The result is the exact lines from the one containing "none -> black brick C3:F4 level 1" through the final line of the entries; leave out the pictures.

____________________

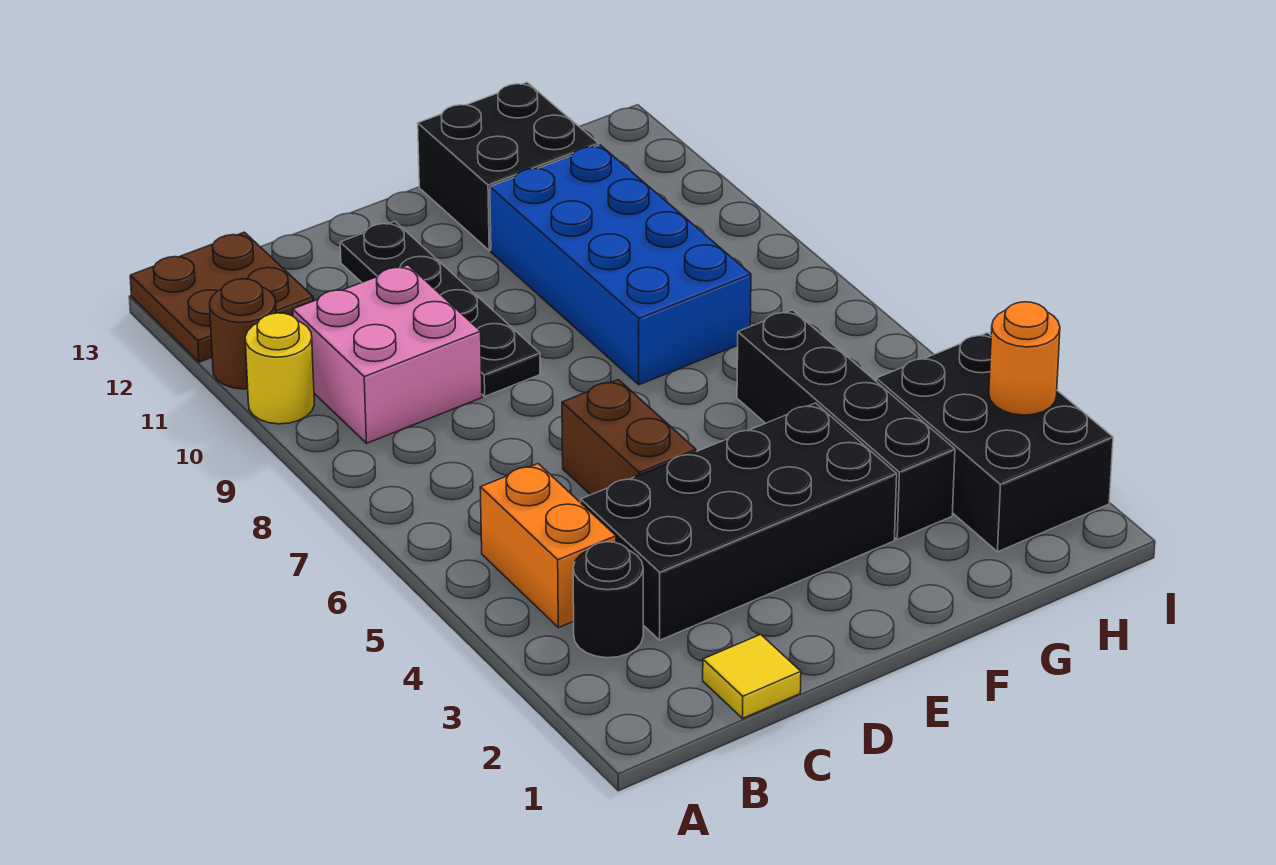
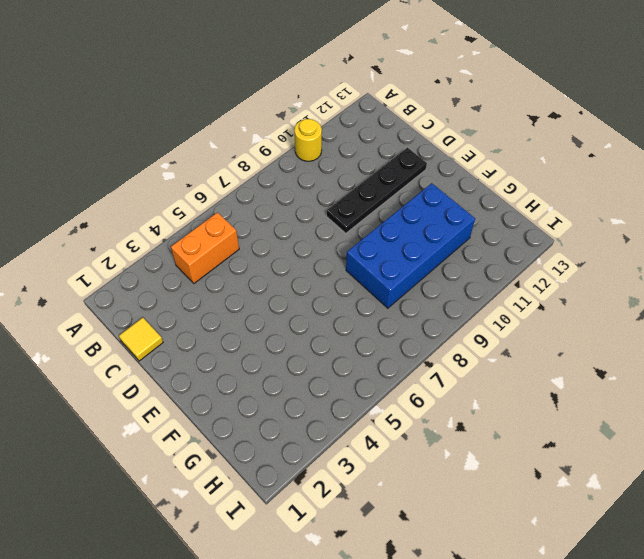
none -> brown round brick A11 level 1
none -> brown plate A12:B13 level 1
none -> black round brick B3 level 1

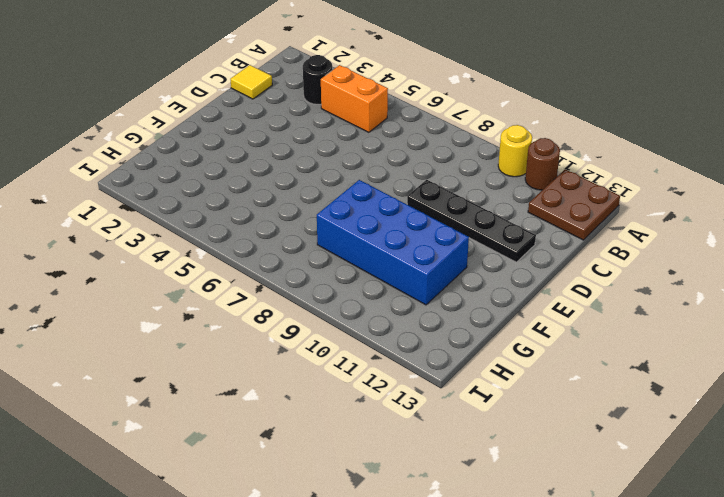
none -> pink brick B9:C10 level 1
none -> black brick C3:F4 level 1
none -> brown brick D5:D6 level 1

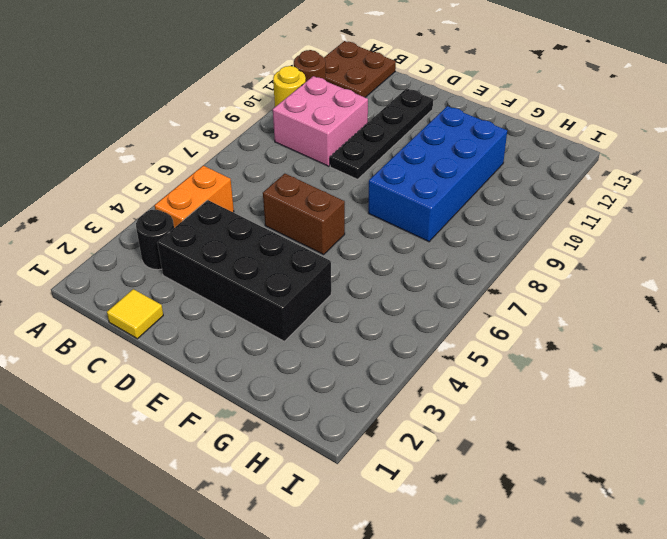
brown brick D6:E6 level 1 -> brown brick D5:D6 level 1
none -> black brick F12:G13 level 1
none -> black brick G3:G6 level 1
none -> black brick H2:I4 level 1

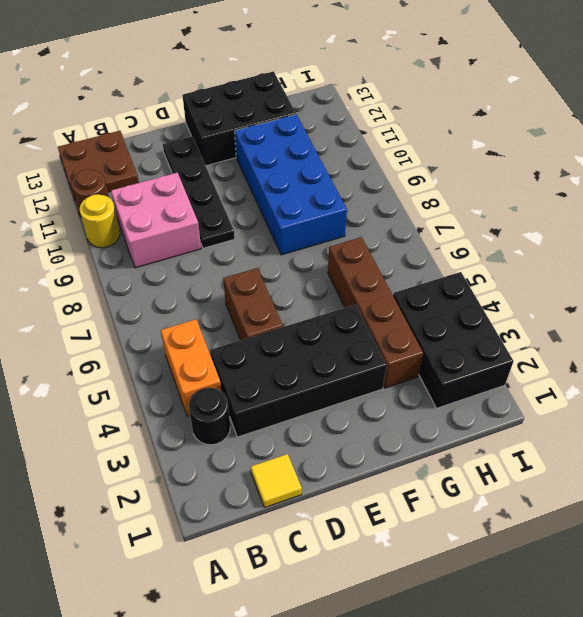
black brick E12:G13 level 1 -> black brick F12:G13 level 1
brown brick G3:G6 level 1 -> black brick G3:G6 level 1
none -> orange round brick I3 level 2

____________________

* SOLUTION BELOW
none -> black brick C3:F4 level 1
none -> brown brick D5:D6 level 1

brown brick D6:E6 level 1 -> brown brick D5:D6 level 1
none -> black brick F12:G13 level 1
none -> black brick G3:G6 level 1
none -> black brick H2:I4 level 1

black brick E12:G13 level 1 -> black brick F12:G13 level 1
brown brick G3:G6 level 1 -> black brick G3:G6 level 1
none -> orange round brick I3 level 2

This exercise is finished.